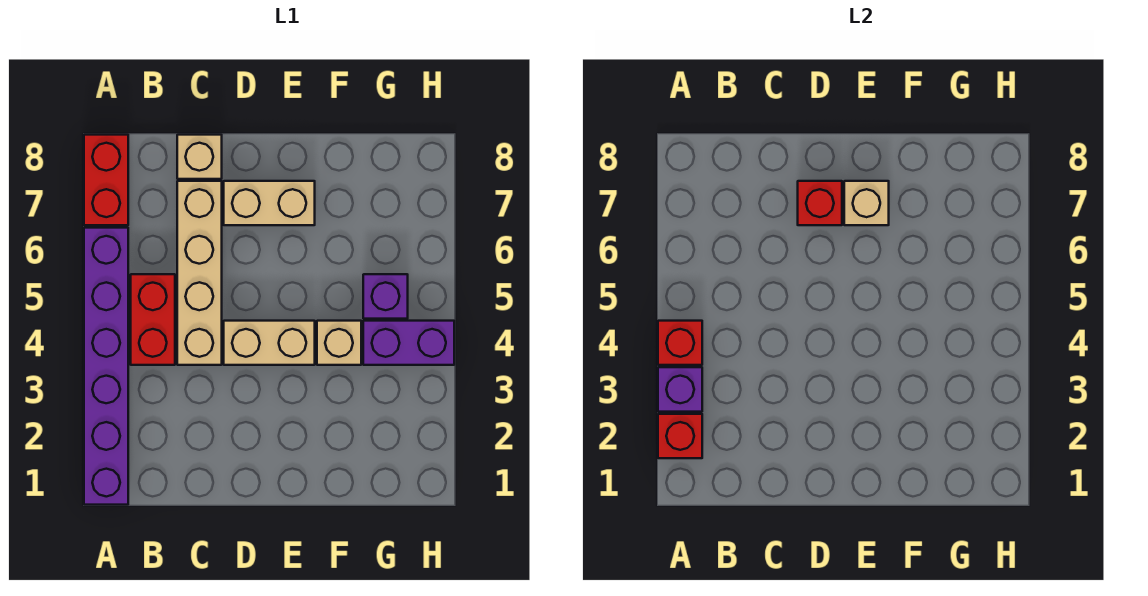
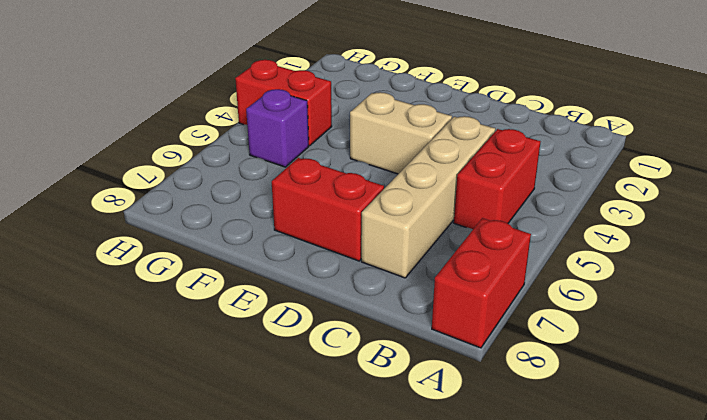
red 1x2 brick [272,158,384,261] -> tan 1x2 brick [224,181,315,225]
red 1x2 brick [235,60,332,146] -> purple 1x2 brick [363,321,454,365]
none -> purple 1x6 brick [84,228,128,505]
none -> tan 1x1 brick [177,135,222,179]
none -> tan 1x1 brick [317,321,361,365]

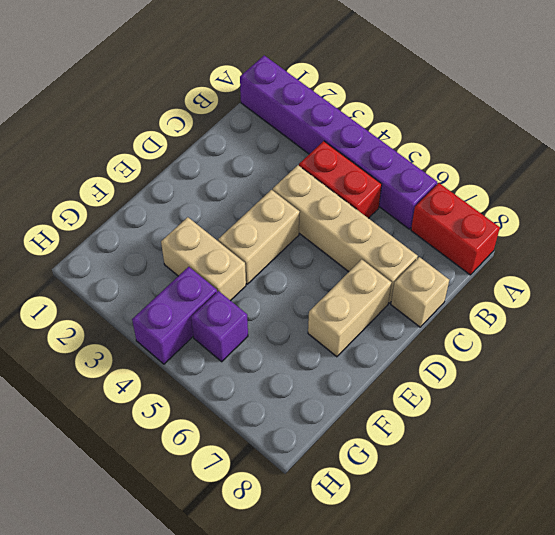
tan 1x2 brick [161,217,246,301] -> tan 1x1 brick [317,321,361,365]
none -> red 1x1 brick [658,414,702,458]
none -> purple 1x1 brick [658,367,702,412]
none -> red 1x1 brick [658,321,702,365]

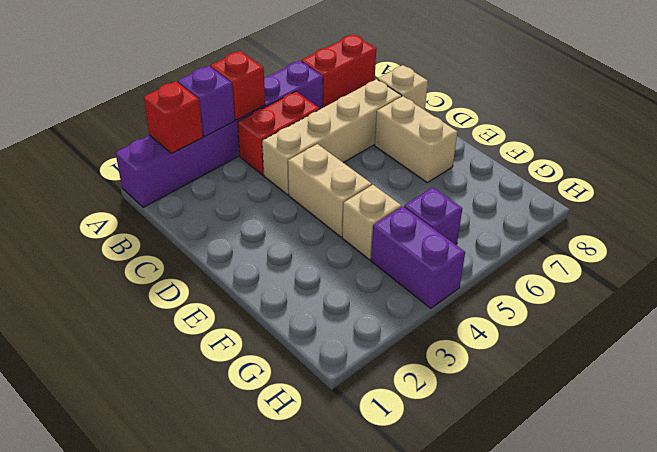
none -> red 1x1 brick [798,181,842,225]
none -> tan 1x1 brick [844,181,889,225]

--------------------------------------------------

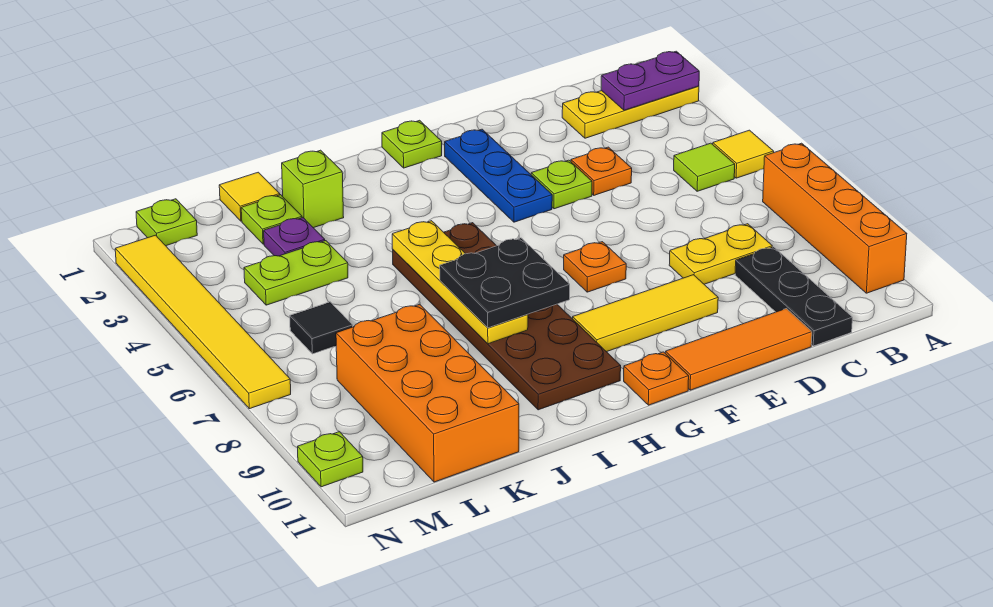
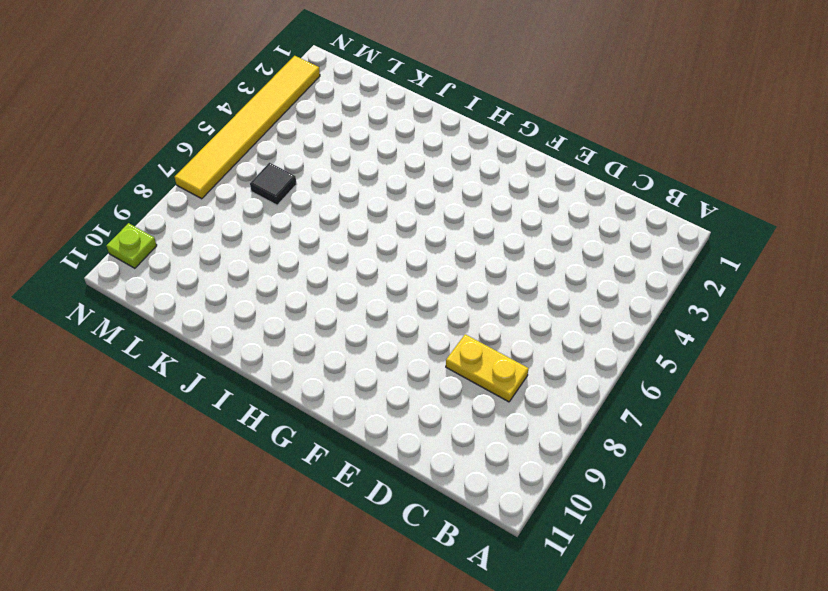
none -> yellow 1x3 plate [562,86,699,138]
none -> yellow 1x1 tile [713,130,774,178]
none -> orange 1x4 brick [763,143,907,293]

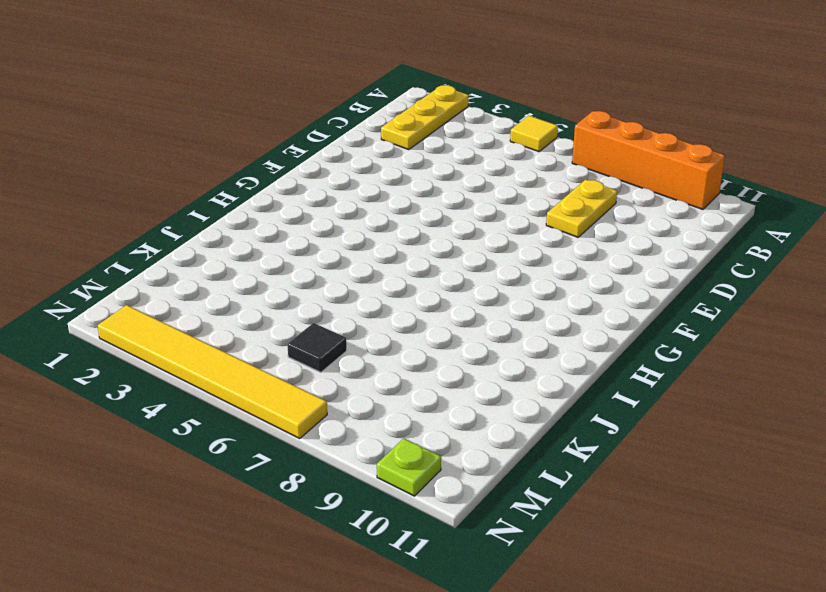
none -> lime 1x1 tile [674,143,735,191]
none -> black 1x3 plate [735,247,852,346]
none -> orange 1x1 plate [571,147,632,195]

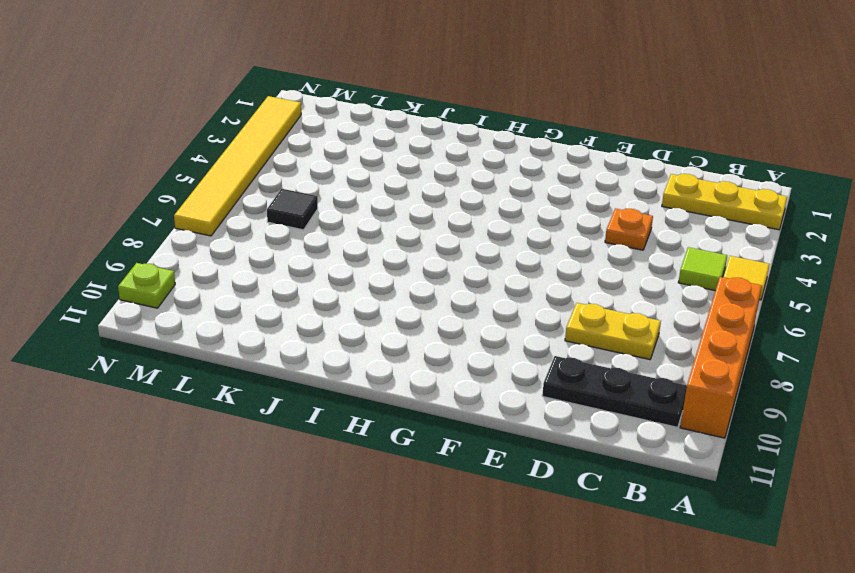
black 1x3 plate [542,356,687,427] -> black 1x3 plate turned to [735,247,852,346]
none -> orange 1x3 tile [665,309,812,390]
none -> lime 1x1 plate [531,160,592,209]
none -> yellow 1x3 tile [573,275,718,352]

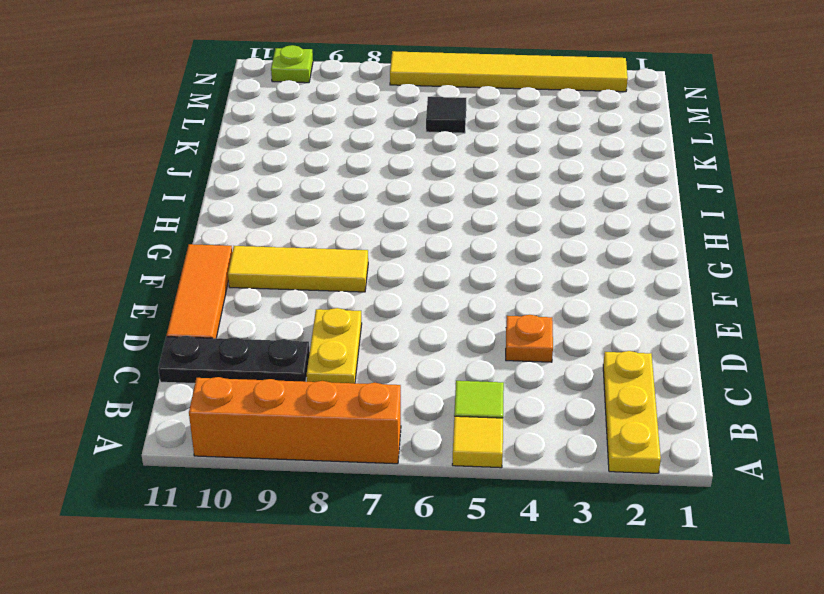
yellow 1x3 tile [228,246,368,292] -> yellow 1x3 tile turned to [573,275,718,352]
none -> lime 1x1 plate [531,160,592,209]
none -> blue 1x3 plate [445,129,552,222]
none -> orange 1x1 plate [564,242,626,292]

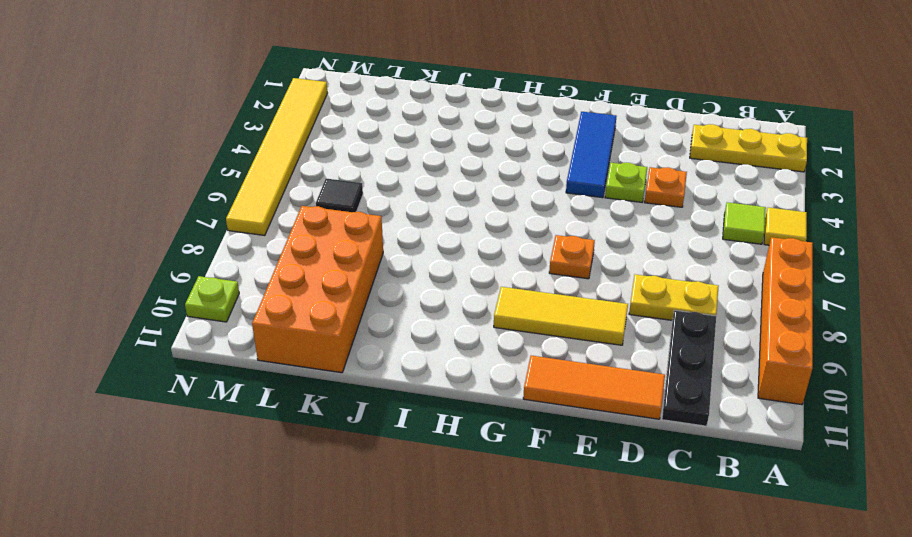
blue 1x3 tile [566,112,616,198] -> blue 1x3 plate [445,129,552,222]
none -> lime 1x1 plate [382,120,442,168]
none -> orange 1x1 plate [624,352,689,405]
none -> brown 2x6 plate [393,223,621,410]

--------------------------------------------------

● Your instructions: How many of the lines in these entries hold "yellow"? Report only the count.

● Solution for this task: 4